◆ Task details ◆
Restate word for word the section of the entries that opens at the line containing "none -> purple cube [569,152,602,190]" and closes at the line containing "orange spinning top [292,285,352,354]", both lines kept, pictures dropped.

◆ ◆ ◆

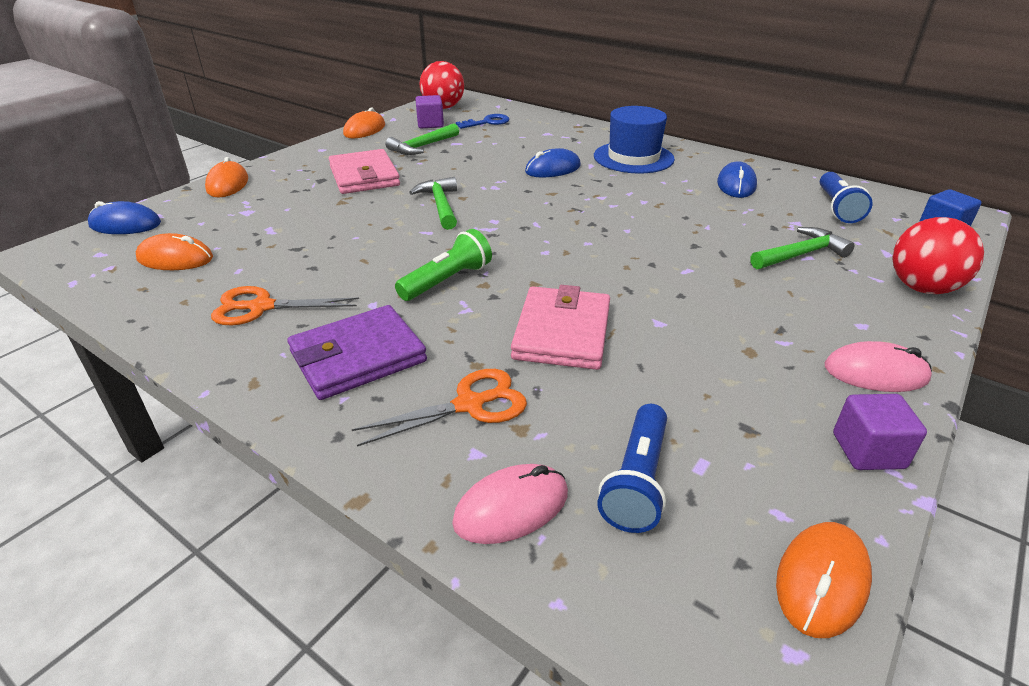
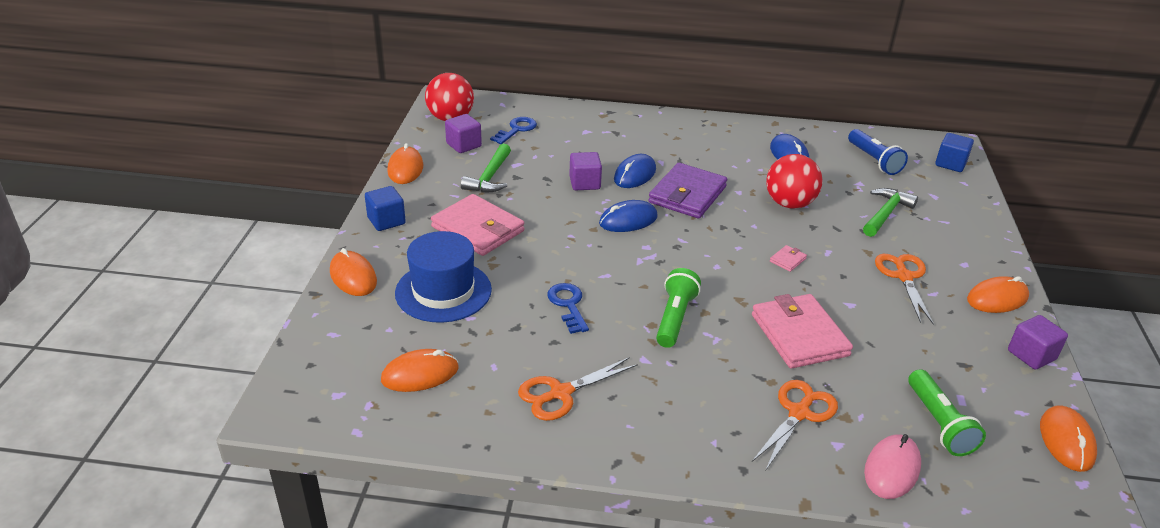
camera: 30 degrees left, 0 degrees up
blue mouse [88,201,161,234] -> blue mouse moved to [599,200,658,232]
purple wallet [288,305,427,400] -> purple wallet moved to [648,163,727,219]
green hammer [409,177,457,230] -> none
blue hat [594,106,675,174] -> blue hat moved to [395,231,492,323]
blue flashlight [597,404,667,533] -> green flashlight [908,369,986,456]
pink mouse [825,341,932,392] -> orange mouse [967,276,1029,313]
red ball [892,217,984,294] -> red ball moved to [766,154,823,209]
none -> blue cube [365,186,406,231]
none -> blue key [547,283,589,334]
none -> purple cube [569,152,602,190]
none -> pink wallet [770,245,807,272]
none -> orange scissors [875,254,934,325]

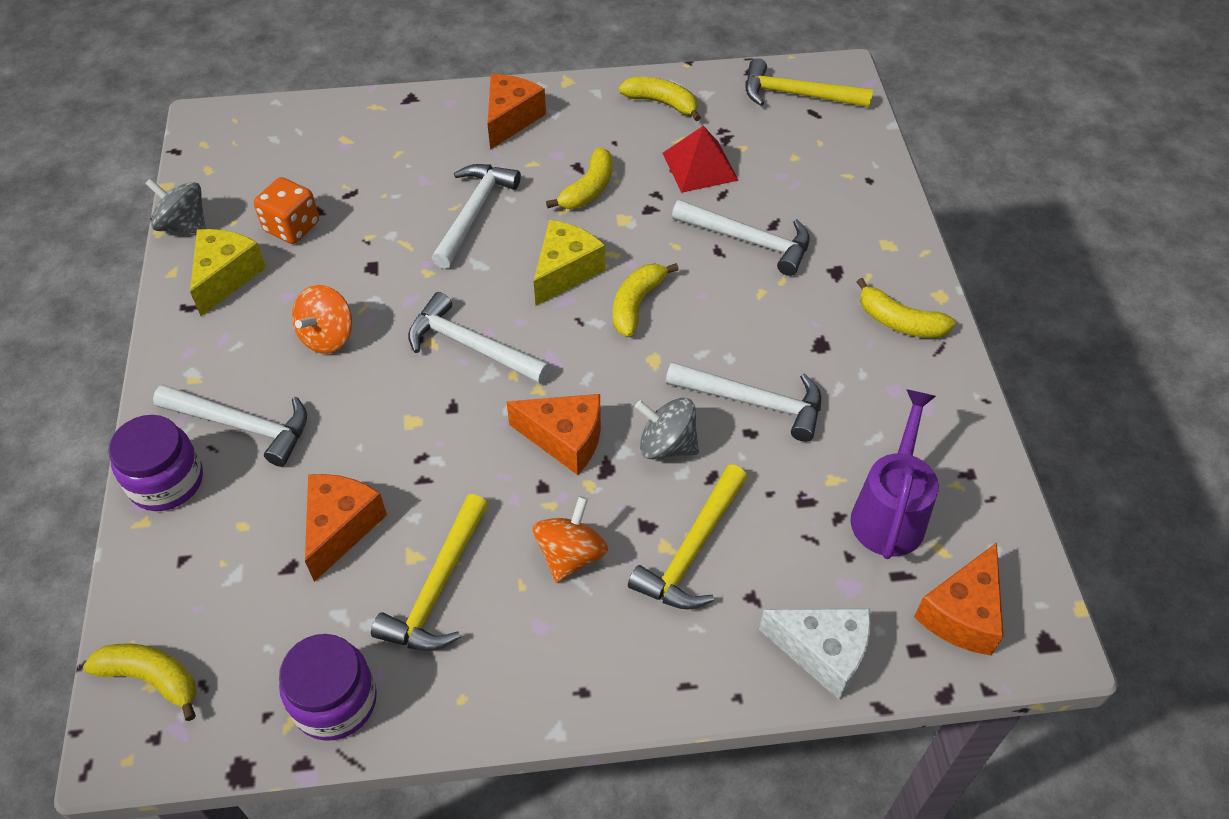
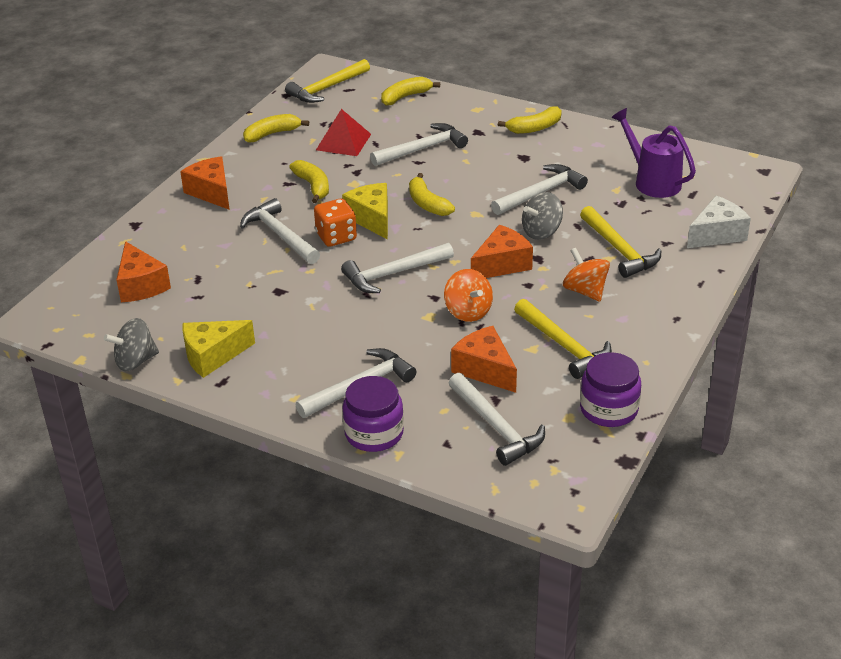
camera: 55 degrees left, 15 degrees down
yellow banana [83,644,197,721] -> yellow banana moved to [381,77,440,106]
yellow cheese [190,229,266,316] -> yellow cheese turned 75 degrees counterclockwise [182,320,255,378]
orange dice [254,177,319,244] -> orange dice moved to [314,198,357,247]
orange spinning top [292,285,352,354] -> orange spinning top moved to [444,269,493,322]
orange cheese [914,542,1003,655] -> orange cheese moved to [116,241,171,302]
none -> white hammer [449,373,545,466]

◆ ◆ ◆

◆ Answer to this task ◆
none -> purple cube [569,152,602,190]
none -> pink wallet [770,245,807,272]
none -> orange scissors [875,254,934,325]

camera: 55 degrees left, 15 degrees down
yellow banana [83,644,197,721] -> yellow banana moved to [381,77,440,106]
yellow cheese [190,229,266,316] -> yellow cheese turned 75 degrees counterclockwise [182,320,255,378]
orange dice [254,177,319,244] -> orange dice moved to [314,198,357,247]
orange spinning top [292,285,352,354] -> orange spinning top moved to [444,269,493,322]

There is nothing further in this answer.